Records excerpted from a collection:
▶

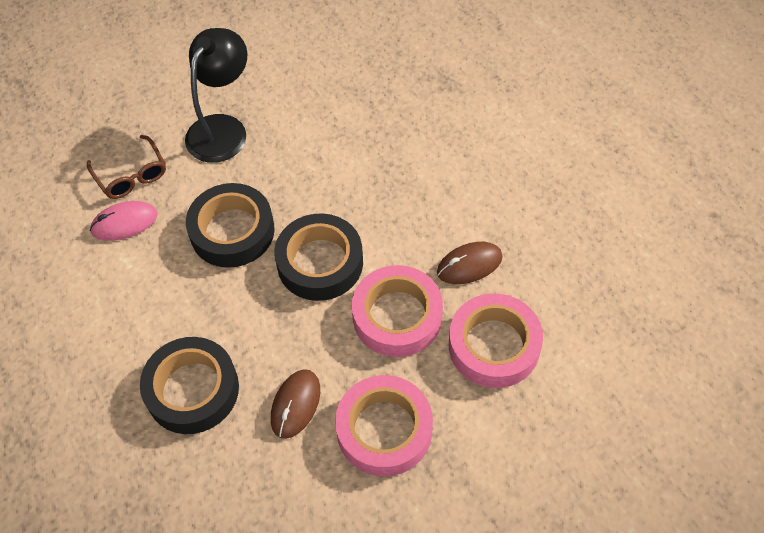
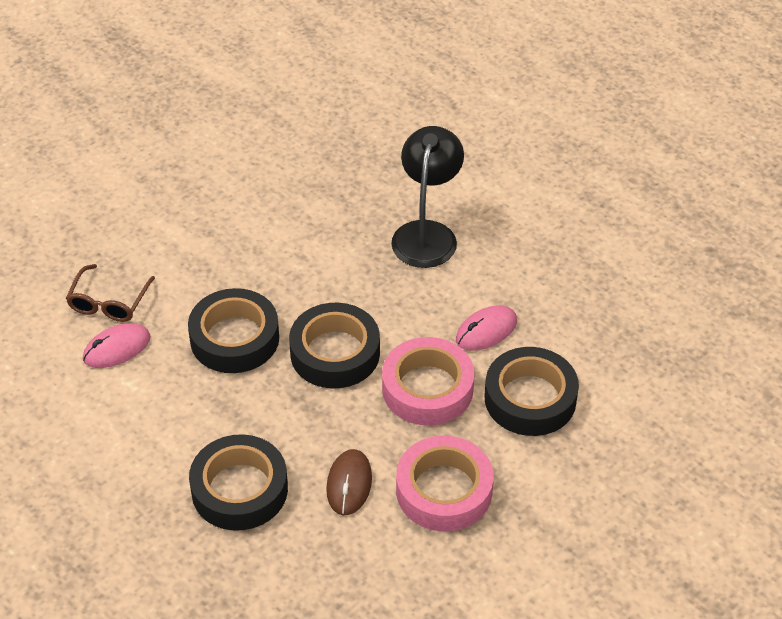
camera: 15 degrees left, 10 degrees down
brown glasses [87,135,166,199] -> brown glasses turned 60 degrees clockwise [66,264,155,322]
black lamp [185,28,247,163] -> black lamp moved to [391,126,464,268]
brown mouse [437,242,503,284] -> pink mouse [456,305,517,351]
pink tape [449,294,543,388] -> black tape [485,347,579,436]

◀

> **WHAT YOU SHOULD DO**: Could you return every line from the entries above in which the string "black" occurs?

> **EXERCISE OUTPUT**:
black lamp [185,28,247,163] -> black lamp moved to [391,126,464,268]
pink tape [449,294,543,388] -> black tape [485,347,579,436]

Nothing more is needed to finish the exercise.